▶ [YOUR GOAL]:
Here are the records. Write out exactly the lines between the one holding "yellow plate B7" and the one holding "tan brick K8 level 1 -> tan brick G11 level 1", inclusive.

▶ [DATA FOR PROCESSING]:
──────────────────────────────

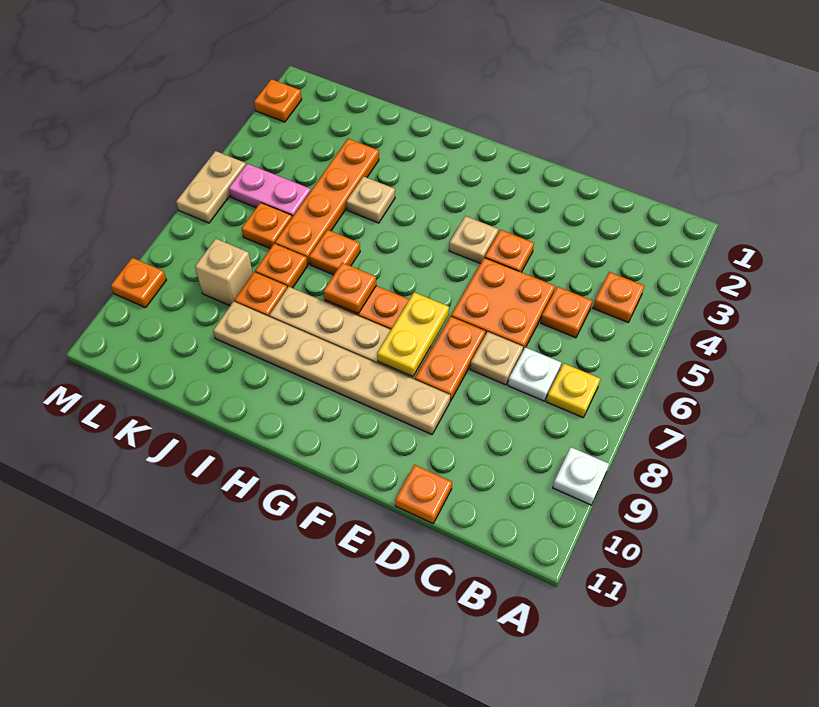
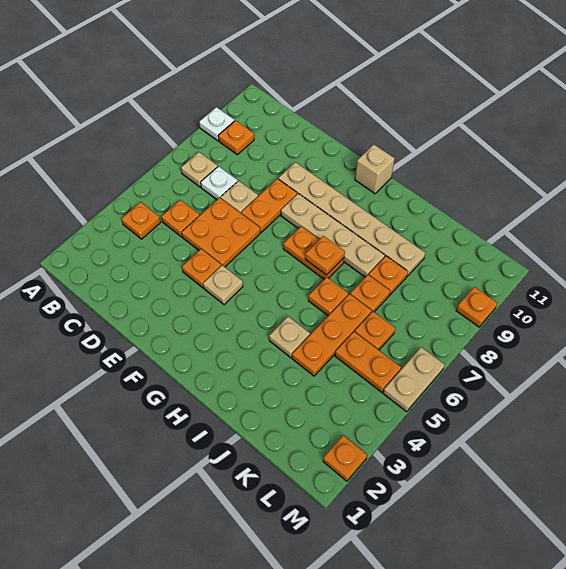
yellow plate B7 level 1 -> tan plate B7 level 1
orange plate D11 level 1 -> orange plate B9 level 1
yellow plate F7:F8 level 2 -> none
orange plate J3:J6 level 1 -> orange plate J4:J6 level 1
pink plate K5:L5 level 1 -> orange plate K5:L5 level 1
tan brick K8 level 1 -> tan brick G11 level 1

──────────────────────────────

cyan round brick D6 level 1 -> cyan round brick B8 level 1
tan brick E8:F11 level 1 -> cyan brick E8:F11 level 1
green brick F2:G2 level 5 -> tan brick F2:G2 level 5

──────────────────────────────

▶ [OUTPUT BELOW]:
yellow plate B7 level 1 -> tan plate B7 level 1
orange plate D11 level 1 -> orange plate B9 level 1
yellow plate F7:F8 level 2 -> none
orange plate J3:J6 level 1 -> orange plate J4:J6 level 1
pink plate K5:L5 level 1 -> orange plate K5:L5 level 1
tan brick K8 level 1 -> tan brick G11 level 1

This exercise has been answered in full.